Start of Given information
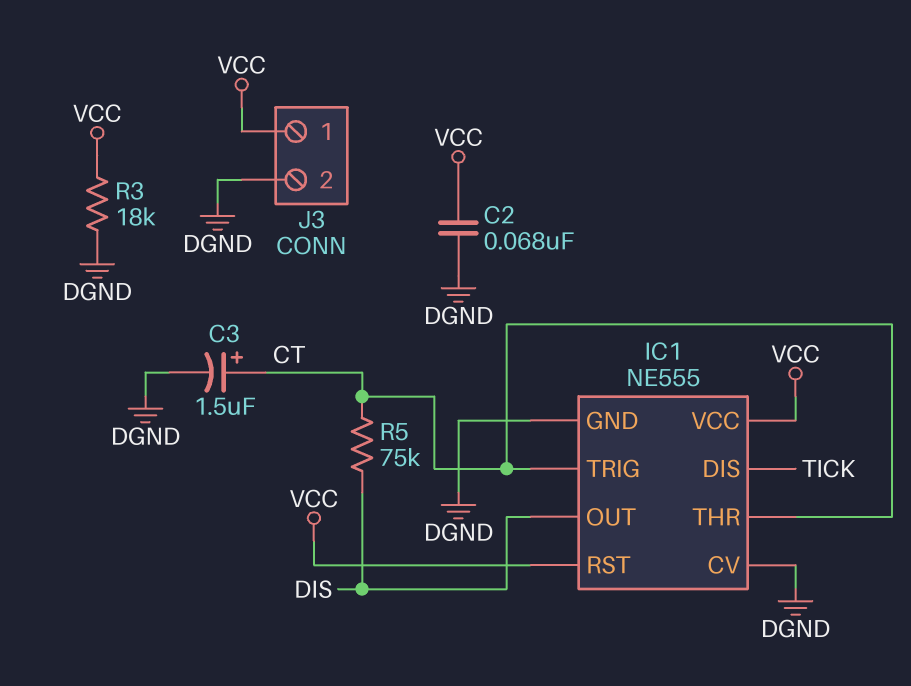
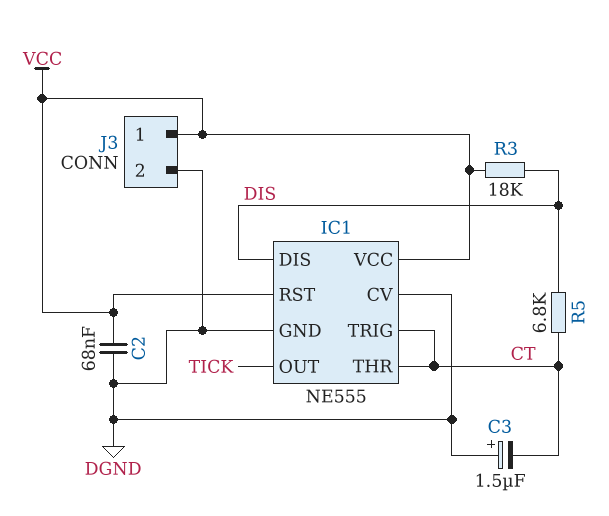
C3: 1.5uF (plus CT, minus DGND) -> 1.5uF (plus DGND, minus CT)
IC1 pin DIS: TICK -> DIS
IC1 pin OUT: DIS -> TICK
R3: 18k (DGND, VCC) -> 18k (DIS, VCC)
R5: 75k (CT, DIS) -> 6.8k (CT, DIS)

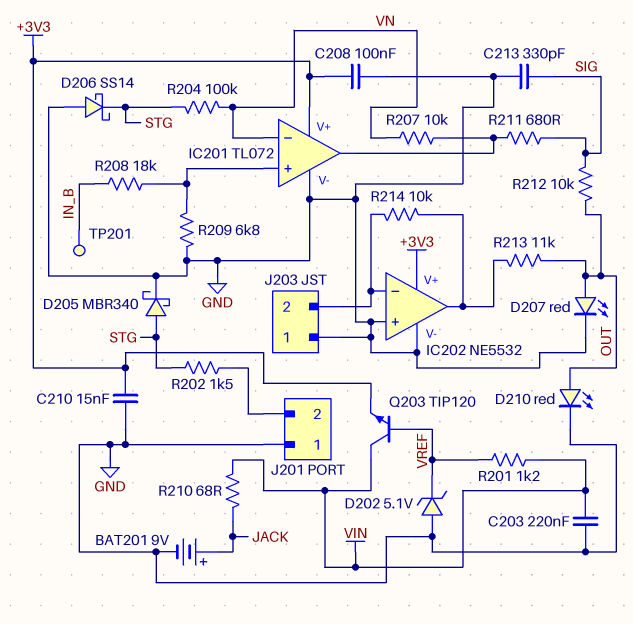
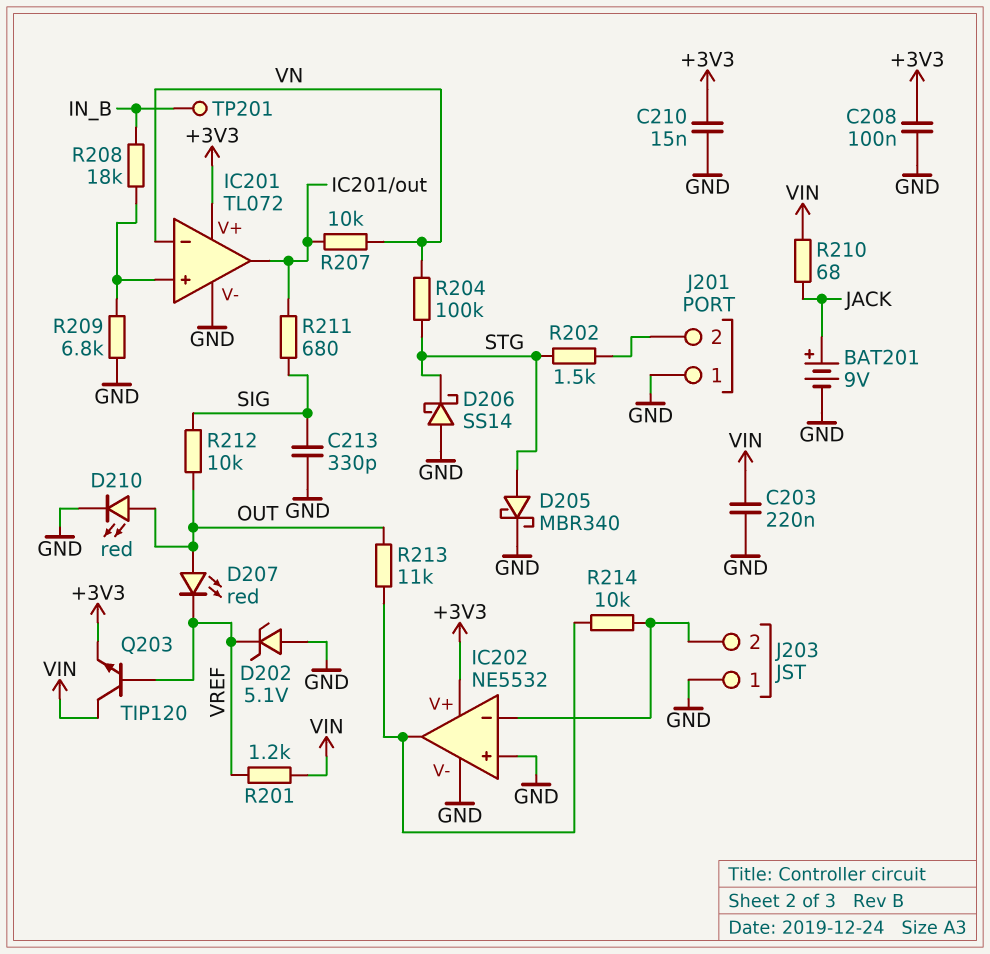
D207: LED red (A OUT, K GND) -> LED red (A OUT, K VREF)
End of Given information
* [Instructions for the task] Starting at the line that contains "IC1 pin DIS: TICK -> DIS", please write out every line to the end of the entries, inclusive, copied exactly and with pictures omitted.

* [Solved exercise]
IC1 pin DIS: TICK -> DIS
IC1 pin OUT: DIS -> TICK
R3: 18k (DGND, VCC) -> 18k (DIS, VCC)
R5: 75k (CT, DIS) -> 6.8k (CT, DIS)

D207: LED red (A OUT, K GND) -> LED red (A OUT, K VREF)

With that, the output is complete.